**Available records**

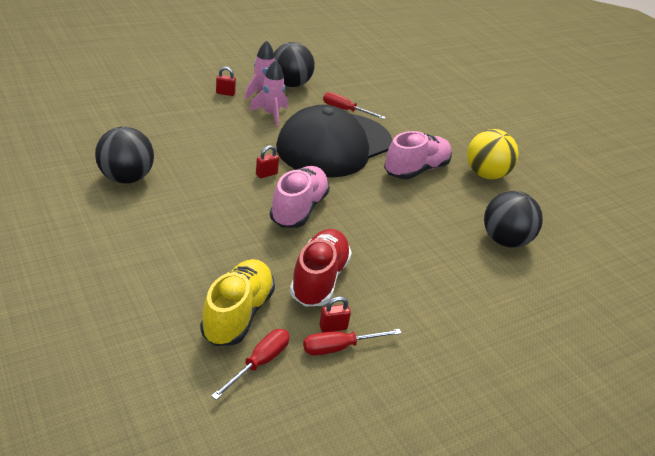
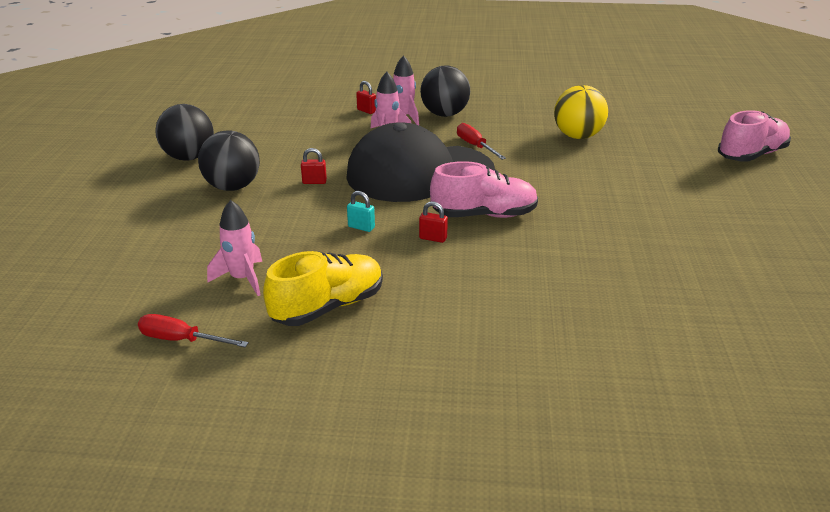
camera: 40 degrees right, 5 degrees down
(238, 314) = (134, 282): yellow shoe -> yellow shoe (328, 307)
(259, 363) = (98, 325): red screwdriver -> none
(298, 209) = (305, 217): pink shoe -> pink shoe (751, 155)
(319, 279) = (242, 279): red shoe -> pink rocket
(333, 327) = (199, 322): red padlock -> red padlock (433, 238)
(349, 205) = (361, 227): none -> turquoise padlock
(485, 174) = (570, 240): yellow ball -> yellow ball (577, 136)
(504, 240) = (502, 309): black ball -> black ball (233, 187)

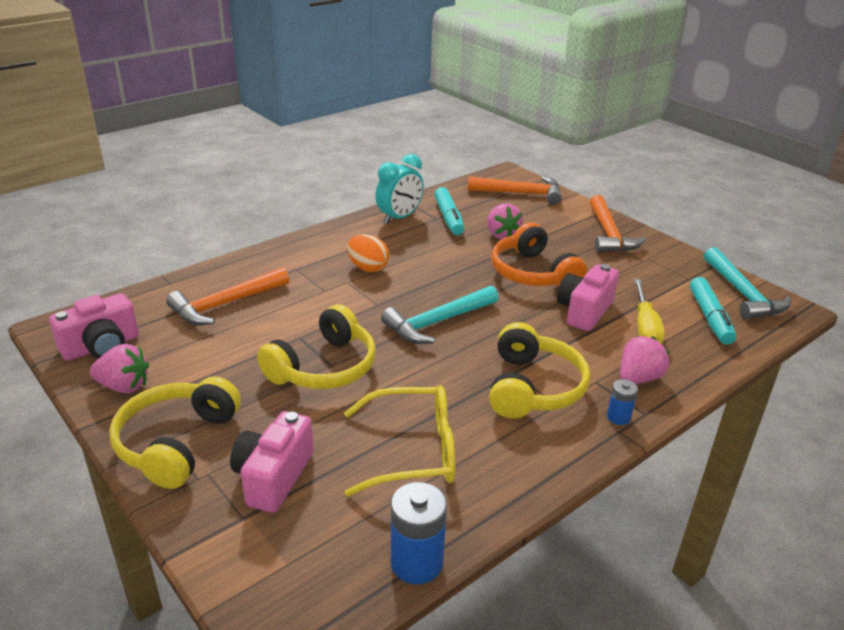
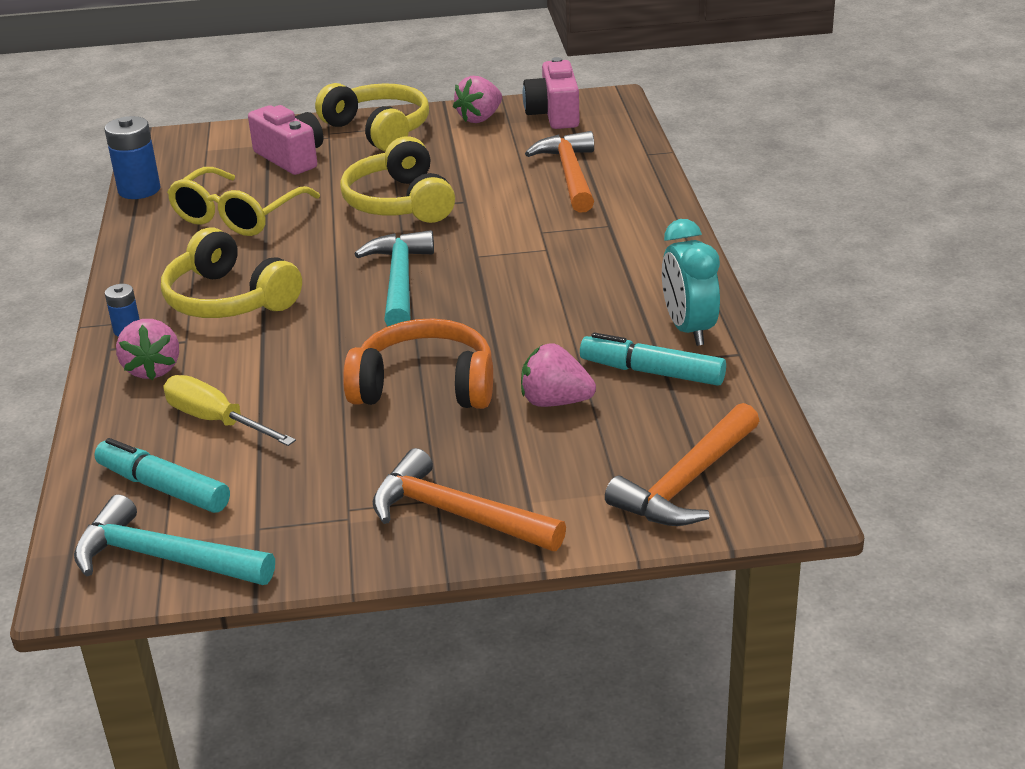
camera: 125 degrees right, 0 degrees up
(368, 268) = (565, 269): orange egg -> none
(584, 311) = (300, 389): pink camera -> none

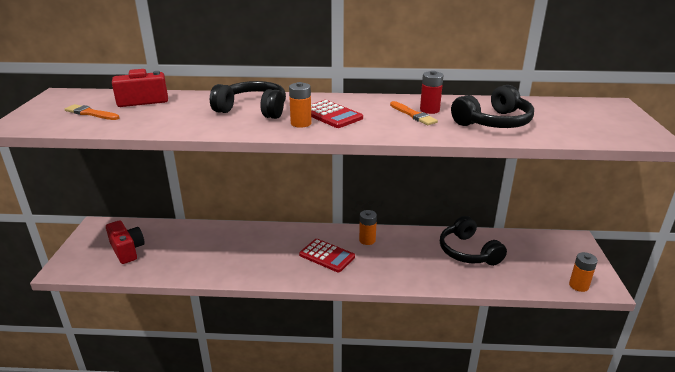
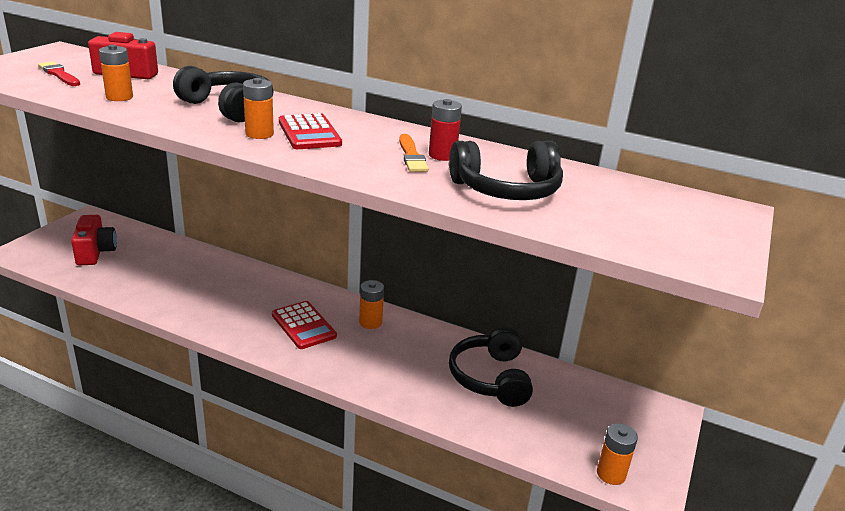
camera: 20 degrees right, 0 degrees up
(91, 113) = (59, 74): orange brush -> red brush
(164, 120) = (119, 97): none -> orange battery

**About this exercise**
Your answer should be a single number: the count of lines in the records that contain "ball".

**Result of this task**
2